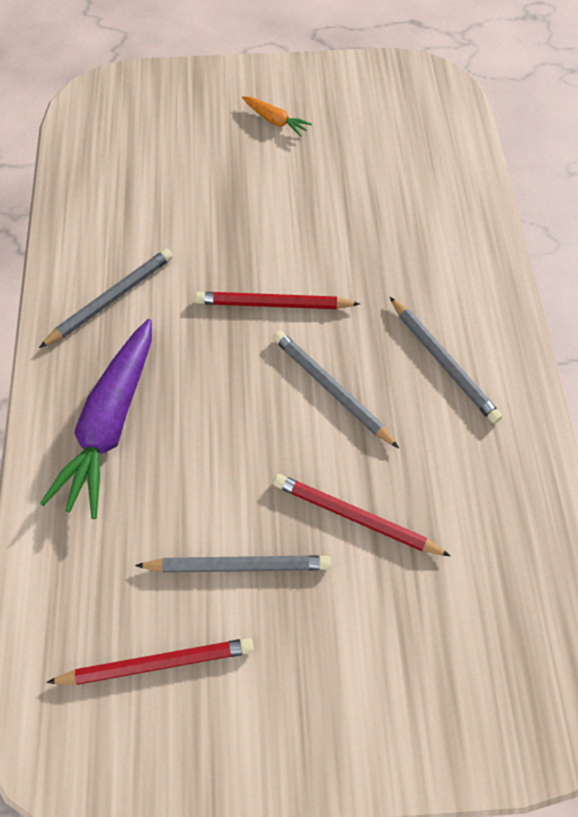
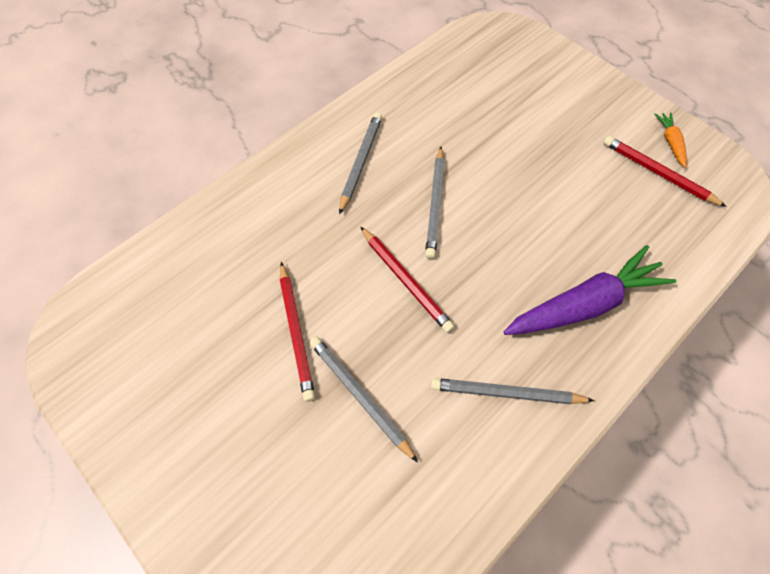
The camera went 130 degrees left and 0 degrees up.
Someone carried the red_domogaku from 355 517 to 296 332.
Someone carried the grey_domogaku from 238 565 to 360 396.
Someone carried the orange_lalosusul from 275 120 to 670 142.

### Problem statement
Write all the lines above out again exactly, minus the images.

### Answer for this exercise
The camera went 130 degrees left and 0 degrees up.
Someone carried the red_domogaku from 355 517 to 296 332.
Someone carried the grey_domogaku from 238 565 to 360 396.
Someone carried the orange_lalosusul from 275 120 to 670 142.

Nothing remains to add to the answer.